→ **Try it**: Of the material below, the lines to be retyped are those from the line containing "turquoise bowl [463,163,554,237]" through the line containing "white bowl [500,236,611,334]", inclusive; reproduce them exactly.

→ **Record set**:
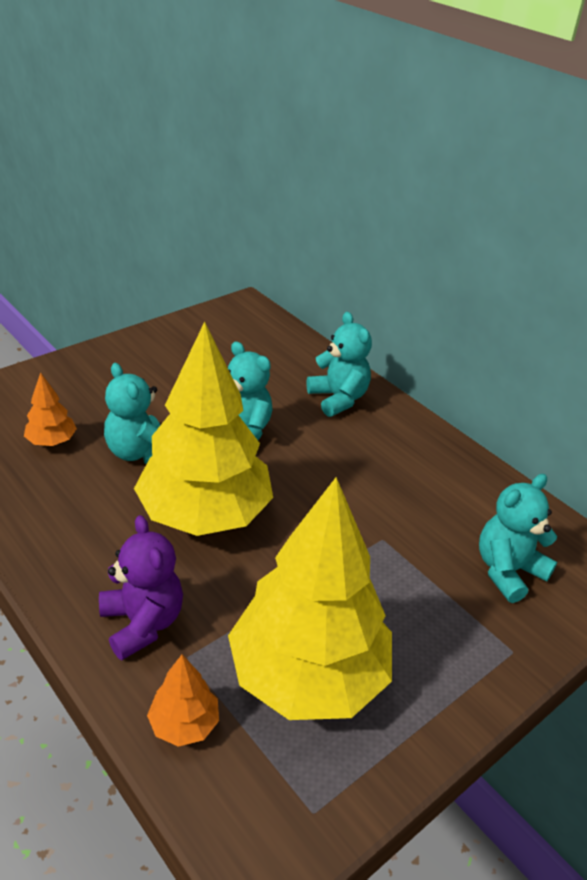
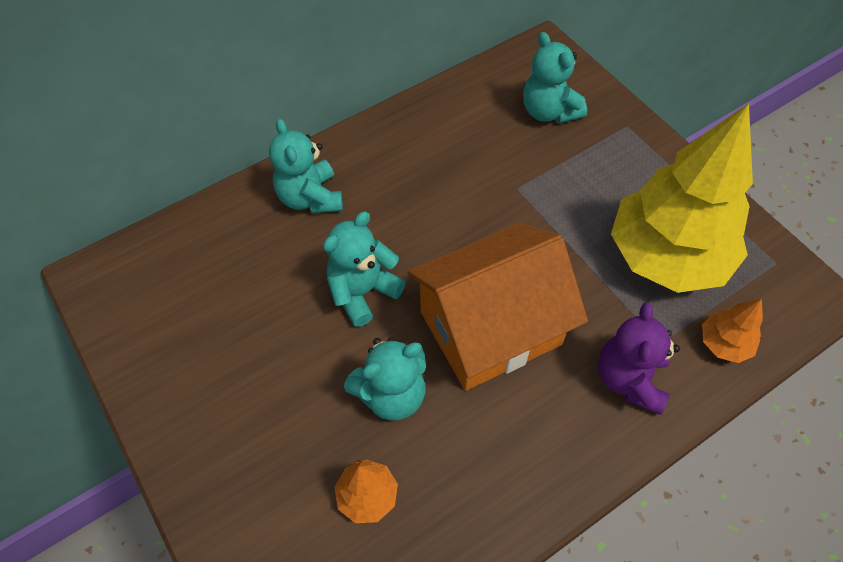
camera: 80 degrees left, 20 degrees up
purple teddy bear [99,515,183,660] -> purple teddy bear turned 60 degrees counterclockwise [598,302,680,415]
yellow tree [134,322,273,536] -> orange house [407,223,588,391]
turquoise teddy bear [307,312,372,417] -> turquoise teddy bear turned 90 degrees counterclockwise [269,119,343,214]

...

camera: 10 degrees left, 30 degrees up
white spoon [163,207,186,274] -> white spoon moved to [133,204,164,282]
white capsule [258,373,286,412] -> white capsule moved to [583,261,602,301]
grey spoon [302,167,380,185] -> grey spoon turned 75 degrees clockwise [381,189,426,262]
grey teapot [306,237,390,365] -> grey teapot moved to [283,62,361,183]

...

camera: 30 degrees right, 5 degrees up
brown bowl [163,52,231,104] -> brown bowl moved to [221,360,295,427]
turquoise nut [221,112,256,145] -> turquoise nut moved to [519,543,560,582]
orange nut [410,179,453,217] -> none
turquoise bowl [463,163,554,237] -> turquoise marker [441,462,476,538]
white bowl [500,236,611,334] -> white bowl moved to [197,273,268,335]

→ **Reply**:
turquoise bowl [463,163,554,237] -> turquoise marker [441,462,476,538]
white bowl [500,236,611,334] -> white bowl moved to [197,273,268,335]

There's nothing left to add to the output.